— ASSIGNMENT —
Leave no picture in, and give every entry again exactly.

— SUPPLIED DATA —

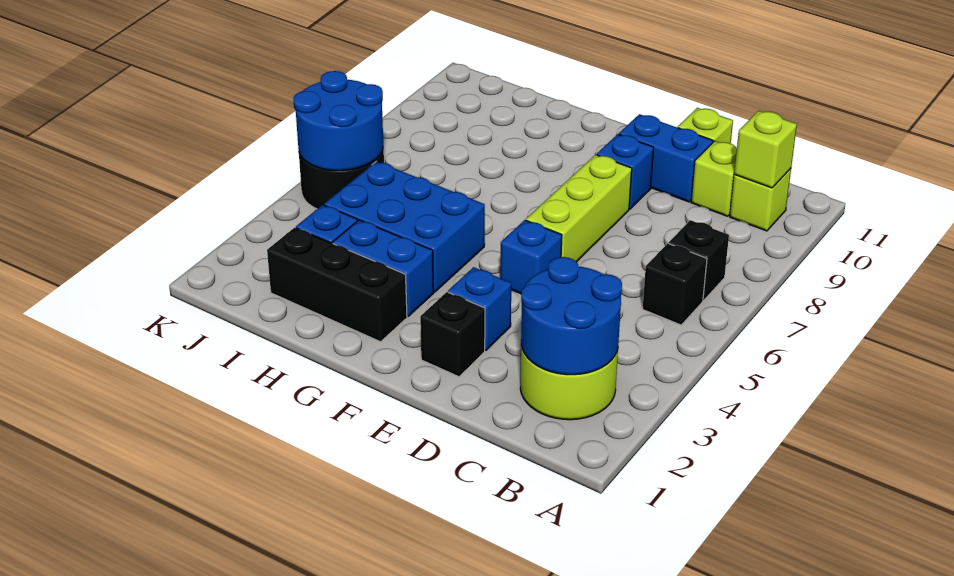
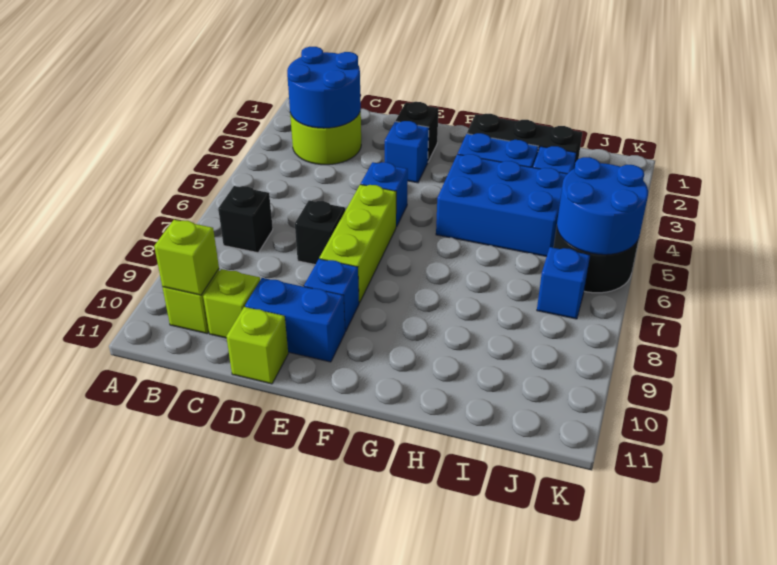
black brick B6 level 1 -> black brick D7 level 1
none -> blue brick J7 level 1

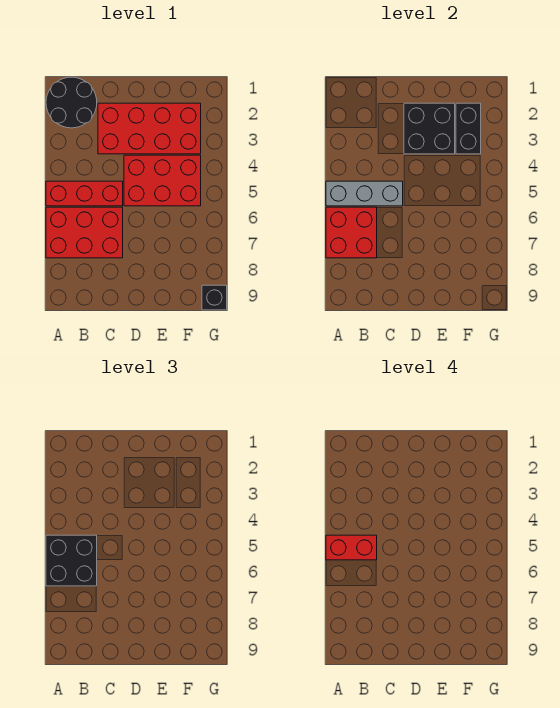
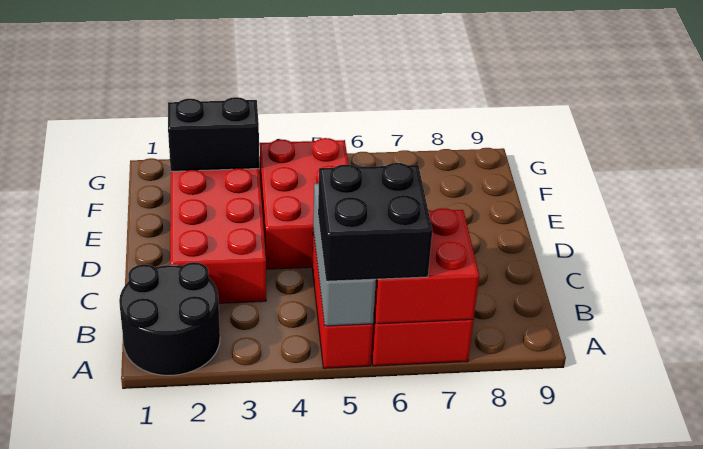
red brick A5:B5 level 4 -> none
black brick D2:E3 level 2 -> none
black brick G9 level 1 -> none

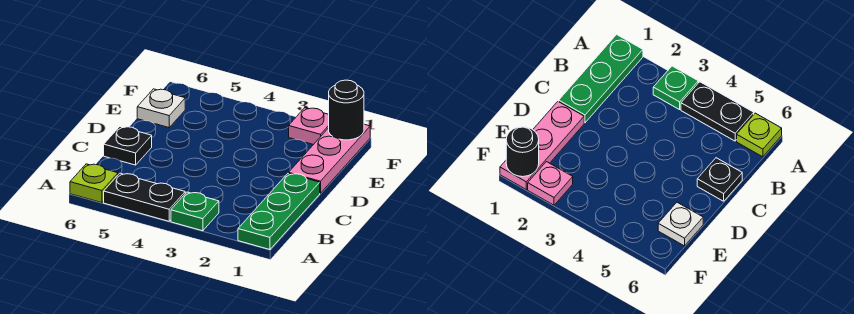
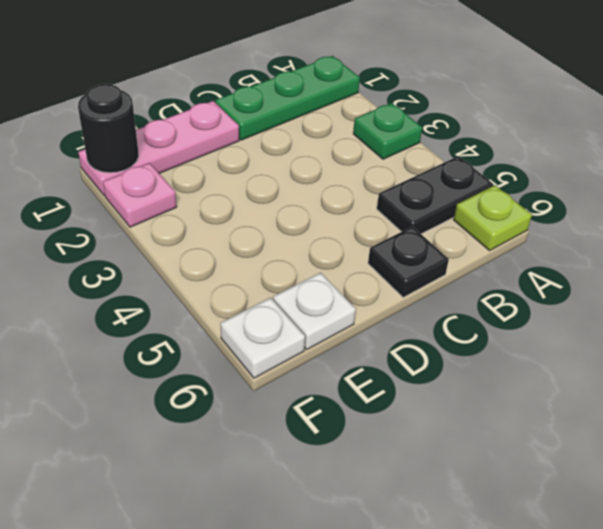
black plate A4:A5 level 1 -> black plate A5:B5 level 1
none -> white plate F6 level 1

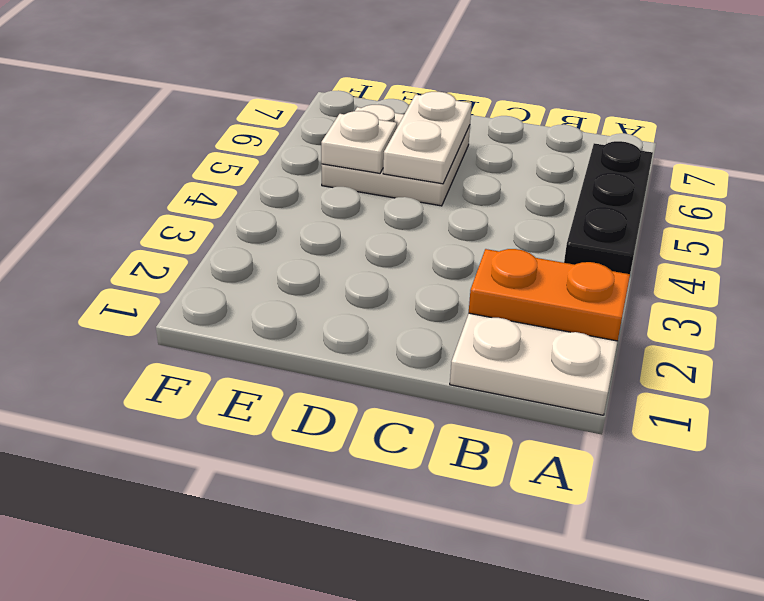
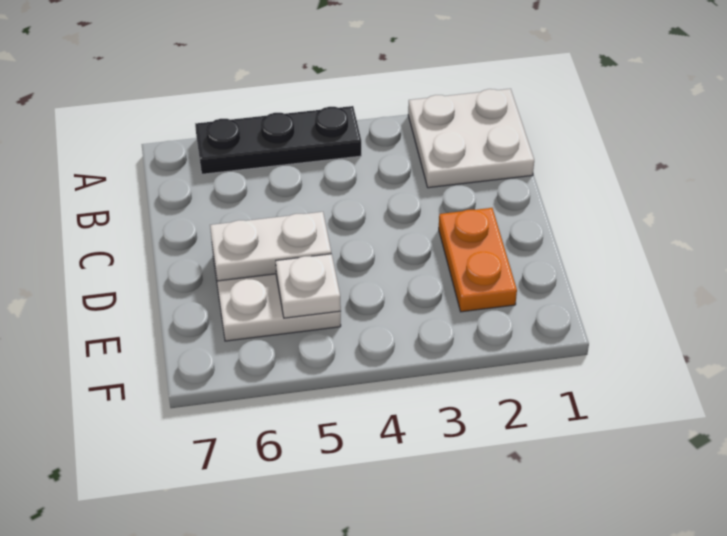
orange plate A2:B2 level 2 -> orange plate D2:E2 level 1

— COMPLETED TASK —
black brick B6 level 1 -> black brick D7 level 1
none -> blue brick J7 level 1

red brick A5:B5 level 4 -> none
black brick D2:E3 level 2 -> none
black brick G9 level 1 -> none

black plate A4:A5 level 1 -> black plate A5:B5 level 1
none -> white plate F6 level 1

orange plate A2:B2 level 2 -> orange plate D2:E2 level 1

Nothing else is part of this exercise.